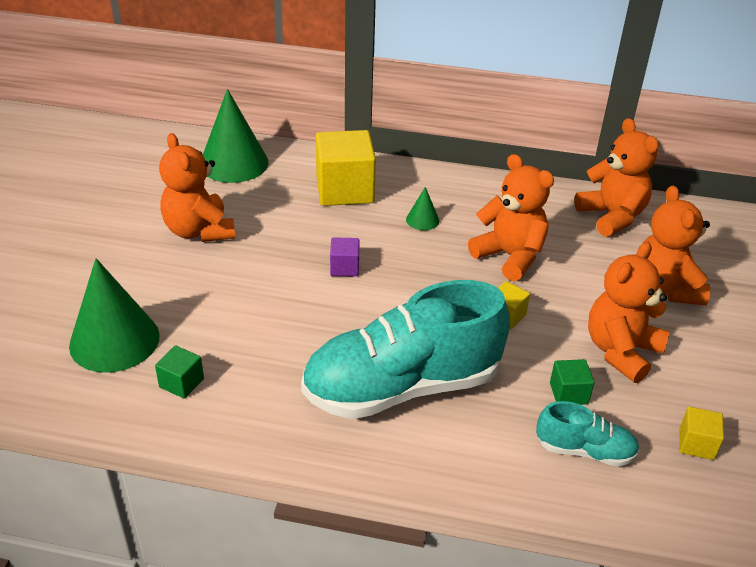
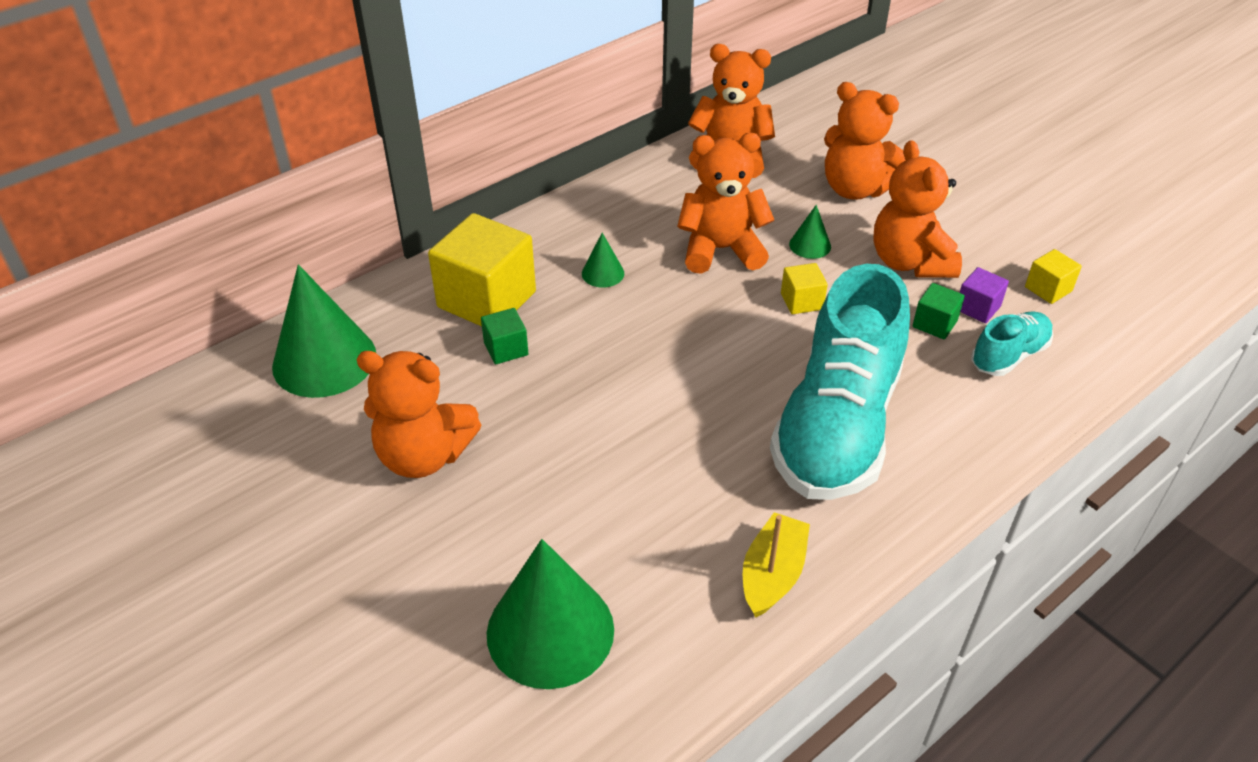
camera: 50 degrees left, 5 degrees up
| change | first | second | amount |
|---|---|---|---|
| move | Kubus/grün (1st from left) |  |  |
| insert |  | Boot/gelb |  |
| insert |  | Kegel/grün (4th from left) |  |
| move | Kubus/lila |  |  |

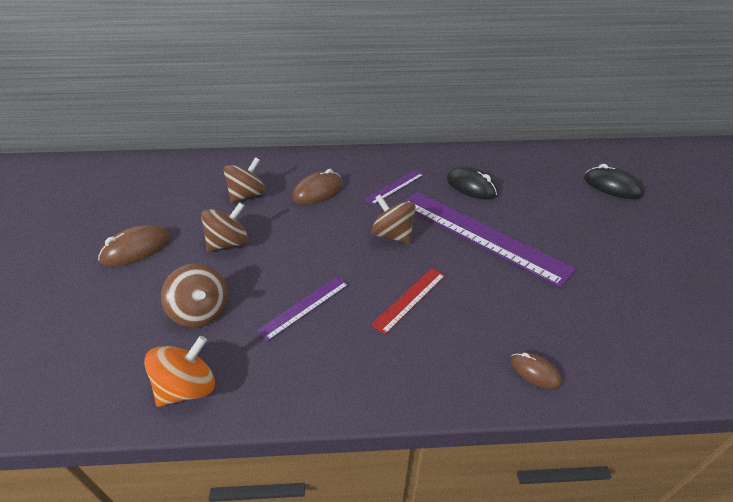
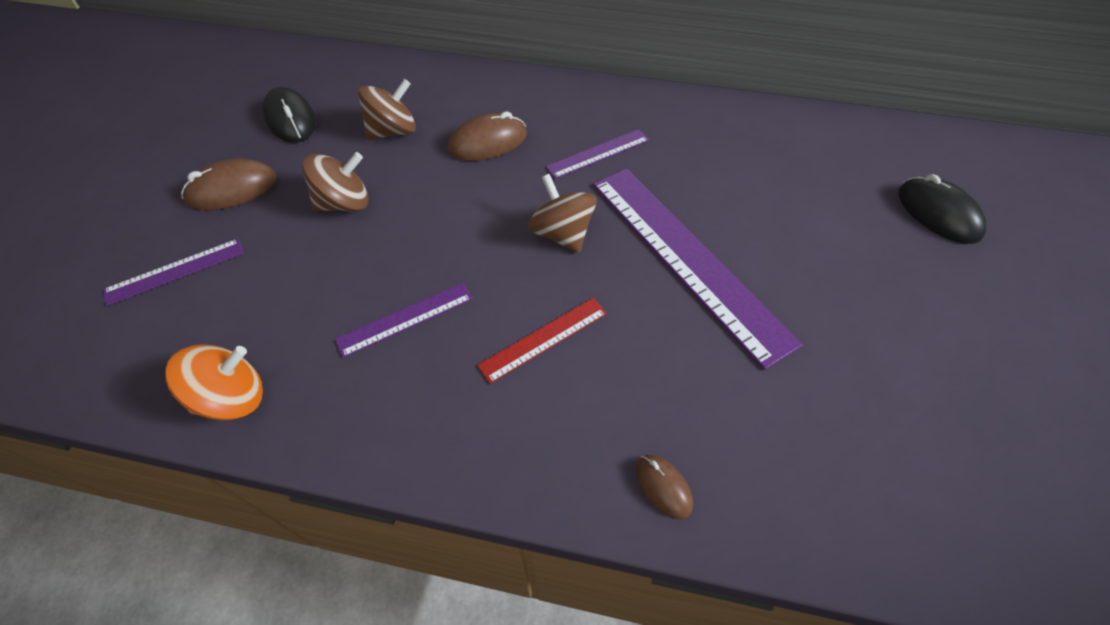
camera: 15 degrees right, 15 degrees up
| change | first | second | amount |
|---|---|---|---|
| insert |  | Lineal/lila (1st from left) |  |
| move | Computermaus/schwarz (1st from left) |  |  |
| delete | Kreisel/braun (1st from left) |  |  |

• • • •

■ The problem
Select the lines from the entries that include the word "insert".

■ Output
| insert |  | Boot/gelb |  |
| insert |  | Kegel/grün (4th from left) |  |
| insert |  | Lineal/lila (1st from left) |  |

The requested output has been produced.